WORK ITEM: The reply must be the number of lines in the following material that include the word "brown", and nothing more.

RECORDED INFORMATION:
○ ○ ○

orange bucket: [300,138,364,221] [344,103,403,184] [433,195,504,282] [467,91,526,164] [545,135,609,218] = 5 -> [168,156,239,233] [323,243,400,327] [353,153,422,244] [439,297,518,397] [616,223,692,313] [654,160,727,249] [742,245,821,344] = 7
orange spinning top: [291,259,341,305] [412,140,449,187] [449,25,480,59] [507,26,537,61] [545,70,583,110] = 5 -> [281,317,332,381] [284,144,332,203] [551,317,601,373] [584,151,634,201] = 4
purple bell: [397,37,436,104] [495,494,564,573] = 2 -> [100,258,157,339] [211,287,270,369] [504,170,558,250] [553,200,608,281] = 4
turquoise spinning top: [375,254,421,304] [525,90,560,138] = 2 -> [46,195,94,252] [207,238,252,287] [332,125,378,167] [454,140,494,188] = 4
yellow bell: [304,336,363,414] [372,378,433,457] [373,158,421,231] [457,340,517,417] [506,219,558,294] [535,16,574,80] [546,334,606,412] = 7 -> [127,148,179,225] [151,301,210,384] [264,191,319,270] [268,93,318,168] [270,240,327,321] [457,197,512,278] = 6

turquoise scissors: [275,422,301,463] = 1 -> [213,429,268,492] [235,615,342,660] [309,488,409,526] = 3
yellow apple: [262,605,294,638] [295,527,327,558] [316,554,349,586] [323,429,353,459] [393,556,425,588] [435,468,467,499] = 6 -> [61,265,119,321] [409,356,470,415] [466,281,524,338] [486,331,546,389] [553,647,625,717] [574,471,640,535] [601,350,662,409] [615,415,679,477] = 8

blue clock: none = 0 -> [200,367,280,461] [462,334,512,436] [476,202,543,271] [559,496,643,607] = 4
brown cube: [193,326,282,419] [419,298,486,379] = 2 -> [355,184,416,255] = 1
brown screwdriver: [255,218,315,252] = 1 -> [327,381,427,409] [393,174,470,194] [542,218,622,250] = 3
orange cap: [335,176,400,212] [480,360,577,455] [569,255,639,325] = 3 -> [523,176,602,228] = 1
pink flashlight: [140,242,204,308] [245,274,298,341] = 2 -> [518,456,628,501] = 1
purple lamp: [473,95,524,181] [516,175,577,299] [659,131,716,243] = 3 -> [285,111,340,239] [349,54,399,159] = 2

○ ○ ○

RESULT FOR THIS EXERCISE: 2